- **Given request**
Please reproduce the records between the lines holding "purifier [195, 796]" and "luscious [750, 521]", inclusive, and replace "stirrer" with "whisk" while leaving everything else unchanged.

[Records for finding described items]
═══
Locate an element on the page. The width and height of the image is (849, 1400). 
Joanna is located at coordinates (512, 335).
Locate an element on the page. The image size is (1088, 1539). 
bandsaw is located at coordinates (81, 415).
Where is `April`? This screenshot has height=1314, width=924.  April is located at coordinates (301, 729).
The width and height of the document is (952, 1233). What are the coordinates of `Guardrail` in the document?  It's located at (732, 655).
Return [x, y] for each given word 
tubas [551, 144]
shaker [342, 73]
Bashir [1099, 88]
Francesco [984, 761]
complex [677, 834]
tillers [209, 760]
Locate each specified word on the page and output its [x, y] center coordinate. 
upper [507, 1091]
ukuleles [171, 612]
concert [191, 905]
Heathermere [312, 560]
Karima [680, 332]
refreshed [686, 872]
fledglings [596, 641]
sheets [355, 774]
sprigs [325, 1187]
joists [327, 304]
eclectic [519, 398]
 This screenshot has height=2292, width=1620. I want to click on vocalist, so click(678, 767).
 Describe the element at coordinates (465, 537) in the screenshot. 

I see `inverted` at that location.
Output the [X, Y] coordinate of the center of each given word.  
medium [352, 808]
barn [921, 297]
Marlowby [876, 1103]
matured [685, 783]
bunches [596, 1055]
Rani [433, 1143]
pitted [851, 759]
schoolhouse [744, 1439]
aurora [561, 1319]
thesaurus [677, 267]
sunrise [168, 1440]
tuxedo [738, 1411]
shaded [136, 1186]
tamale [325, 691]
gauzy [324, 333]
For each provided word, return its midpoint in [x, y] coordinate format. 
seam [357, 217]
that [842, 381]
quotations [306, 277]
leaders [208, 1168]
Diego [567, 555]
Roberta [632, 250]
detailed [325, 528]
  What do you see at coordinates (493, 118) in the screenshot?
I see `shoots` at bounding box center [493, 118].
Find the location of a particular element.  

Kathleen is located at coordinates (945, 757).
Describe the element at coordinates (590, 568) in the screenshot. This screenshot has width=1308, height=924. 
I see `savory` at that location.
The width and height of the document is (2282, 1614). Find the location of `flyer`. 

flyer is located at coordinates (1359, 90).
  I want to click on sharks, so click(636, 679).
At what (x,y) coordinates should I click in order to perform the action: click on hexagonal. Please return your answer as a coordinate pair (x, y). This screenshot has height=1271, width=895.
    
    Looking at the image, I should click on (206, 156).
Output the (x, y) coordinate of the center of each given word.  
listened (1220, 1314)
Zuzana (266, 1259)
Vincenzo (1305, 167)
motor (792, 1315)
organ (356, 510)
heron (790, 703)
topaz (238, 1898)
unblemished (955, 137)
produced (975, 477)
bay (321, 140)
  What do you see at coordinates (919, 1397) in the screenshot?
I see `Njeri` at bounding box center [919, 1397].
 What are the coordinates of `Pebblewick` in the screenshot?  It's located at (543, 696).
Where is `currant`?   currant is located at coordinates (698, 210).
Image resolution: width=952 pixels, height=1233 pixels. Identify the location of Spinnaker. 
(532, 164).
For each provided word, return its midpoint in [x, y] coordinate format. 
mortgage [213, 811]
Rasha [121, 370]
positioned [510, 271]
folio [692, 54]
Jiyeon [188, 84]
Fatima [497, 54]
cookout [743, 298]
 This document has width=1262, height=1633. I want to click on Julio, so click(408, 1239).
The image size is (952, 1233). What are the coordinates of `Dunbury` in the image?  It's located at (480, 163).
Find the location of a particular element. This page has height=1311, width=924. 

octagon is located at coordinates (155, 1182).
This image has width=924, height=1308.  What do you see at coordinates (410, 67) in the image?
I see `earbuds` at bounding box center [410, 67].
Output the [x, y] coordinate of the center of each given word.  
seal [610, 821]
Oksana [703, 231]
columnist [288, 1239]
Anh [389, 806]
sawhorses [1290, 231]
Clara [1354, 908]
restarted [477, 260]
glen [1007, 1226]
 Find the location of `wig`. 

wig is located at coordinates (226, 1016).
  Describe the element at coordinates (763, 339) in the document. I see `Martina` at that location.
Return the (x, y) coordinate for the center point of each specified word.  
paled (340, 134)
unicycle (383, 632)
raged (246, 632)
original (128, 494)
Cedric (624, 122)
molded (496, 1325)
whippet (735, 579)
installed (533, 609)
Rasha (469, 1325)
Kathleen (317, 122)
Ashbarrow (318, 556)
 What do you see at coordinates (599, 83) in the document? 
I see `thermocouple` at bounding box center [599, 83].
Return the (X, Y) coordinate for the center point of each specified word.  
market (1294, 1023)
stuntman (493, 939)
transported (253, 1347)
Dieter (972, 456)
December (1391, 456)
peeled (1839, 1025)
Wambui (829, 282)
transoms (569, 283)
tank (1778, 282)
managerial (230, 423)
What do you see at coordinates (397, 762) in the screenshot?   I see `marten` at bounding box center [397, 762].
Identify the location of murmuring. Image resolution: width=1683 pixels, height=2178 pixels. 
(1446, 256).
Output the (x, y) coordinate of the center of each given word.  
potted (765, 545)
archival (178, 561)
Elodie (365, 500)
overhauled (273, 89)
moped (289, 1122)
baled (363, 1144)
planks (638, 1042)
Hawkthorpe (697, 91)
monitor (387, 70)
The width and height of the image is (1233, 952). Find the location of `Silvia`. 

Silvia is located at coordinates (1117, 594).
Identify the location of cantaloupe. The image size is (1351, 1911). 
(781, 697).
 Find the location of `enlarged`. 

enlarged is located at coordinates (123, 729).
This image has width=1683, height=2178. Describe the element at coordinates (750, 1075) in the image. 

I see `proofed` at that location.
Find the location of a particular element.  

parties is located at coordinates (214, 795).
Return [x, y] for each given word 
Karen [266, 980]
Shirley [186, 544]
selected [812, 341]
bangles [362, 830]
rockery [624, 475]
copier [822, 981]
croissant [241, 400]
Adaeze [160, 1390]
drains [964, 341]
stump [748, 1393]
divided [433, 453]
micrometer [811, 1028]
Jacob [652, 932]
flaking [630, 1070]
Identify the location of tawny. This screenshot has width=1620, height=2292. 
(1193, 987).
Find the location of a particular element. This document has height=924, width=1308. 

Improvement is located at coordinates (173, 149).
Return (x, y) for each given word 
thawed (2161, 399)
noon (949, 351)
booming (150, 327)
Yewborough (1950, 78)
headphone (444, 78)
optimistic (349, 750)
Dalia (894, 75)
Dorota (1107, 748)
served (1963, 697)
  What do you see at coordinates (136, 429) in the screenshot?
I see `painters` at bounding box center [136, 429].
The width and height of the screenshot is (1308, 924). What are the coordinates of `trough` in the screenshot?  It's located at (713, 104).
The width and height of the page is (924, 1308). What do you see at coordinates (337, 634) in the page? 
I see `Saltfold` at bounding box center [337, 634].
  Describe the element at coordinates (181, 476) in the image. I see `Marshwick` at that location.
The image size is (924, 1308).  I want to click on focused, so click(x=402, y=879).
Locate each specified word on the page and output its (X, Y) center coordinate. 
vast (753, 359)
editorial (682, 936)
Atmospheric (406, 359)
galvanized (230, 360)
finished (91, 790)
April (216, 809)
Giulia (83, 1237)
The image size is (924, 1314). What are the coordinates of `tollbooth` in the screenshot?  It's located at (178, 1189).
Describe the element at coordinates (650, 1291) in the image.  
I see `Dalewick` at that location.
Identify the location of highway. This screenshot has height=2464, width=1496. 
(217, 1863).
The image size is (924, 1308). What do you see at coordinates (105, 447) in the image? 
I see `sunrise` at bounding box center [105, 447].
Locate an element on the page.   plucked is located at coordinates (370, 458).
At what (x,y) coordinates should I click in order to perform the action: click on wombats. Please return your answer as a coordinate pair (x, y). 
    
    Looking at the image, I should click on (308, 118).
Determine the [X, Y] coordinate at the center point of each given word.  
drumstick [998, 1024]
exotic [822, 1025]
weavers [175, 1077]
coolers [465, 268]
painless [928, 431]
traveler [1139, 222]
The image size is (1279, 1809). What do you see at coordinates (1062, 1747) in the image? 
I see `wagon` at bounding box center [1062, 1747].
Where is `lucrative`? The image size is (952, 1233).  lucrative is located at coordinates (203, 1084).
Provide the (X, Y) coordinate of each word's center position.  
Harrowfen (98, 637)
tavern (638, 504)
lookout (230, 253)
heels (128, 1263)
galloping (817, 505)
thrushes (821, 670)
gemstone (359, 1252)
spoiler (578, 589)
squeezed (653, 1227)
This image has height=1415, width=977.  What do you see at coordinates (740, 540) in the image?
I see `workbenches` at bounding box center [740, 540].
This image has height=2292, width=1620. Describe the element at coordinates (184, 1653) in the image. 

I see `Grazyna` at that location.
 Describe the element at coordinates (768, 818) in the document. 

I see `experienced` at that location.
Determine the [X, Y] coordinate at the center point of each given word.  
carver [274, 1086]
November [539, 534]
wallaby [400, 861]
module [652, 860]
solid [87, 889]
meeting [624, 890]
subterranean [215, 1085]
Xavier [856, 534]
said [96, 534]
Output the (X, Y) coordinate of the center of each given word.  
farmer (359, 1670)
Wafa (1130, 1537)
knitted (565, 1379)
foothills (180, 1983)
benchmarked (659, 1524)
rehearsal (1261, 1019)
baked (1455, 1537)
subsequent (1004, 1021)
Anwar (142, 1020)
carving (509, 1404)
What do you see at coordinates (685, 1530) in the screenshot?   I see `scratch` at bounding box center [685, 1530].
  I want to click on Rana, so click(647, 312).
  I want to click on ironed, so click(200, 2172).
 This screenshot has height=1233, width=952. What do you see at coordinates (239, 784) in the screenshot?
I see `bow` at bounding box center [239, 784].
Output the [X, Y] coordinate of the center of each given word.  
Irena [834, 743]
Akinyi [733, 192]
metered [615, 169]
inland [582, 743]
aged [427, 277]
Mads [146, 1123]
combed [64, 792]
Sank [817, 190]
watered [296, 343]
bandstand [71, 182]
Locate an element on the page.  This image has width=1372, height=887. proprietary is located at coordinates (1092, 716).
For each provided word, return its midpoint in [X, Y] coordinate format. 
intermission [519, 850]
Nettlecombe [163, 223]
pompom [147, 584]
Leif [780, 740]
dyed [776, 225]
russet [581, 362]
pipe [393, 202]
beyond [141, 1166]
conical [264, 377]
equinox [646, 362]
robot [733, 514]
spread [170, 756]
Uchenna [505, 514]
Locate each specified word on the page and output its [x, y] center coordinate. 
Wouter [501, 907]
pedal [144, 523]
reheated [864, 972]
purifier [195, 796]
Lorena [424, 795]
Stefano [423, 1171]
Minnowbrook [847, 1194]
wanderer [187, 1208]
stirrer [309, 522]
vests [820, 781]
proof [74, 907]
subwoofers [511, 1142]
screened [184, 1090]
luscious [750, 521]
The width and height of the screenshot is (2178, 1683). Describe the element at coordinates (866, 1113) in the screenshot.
═══
- **Written response**
purifier [195, 796]
Lorena [424, 795]
Stefano [423, 1171]
Minnowbrook [847, 1194]
wanderer [187, 1208]
whisk [309, 522]
vests [820, 781]
proof [74, 907]
subwoofers [511, 1142]
screened [184, 1090]
luscious [750, 521]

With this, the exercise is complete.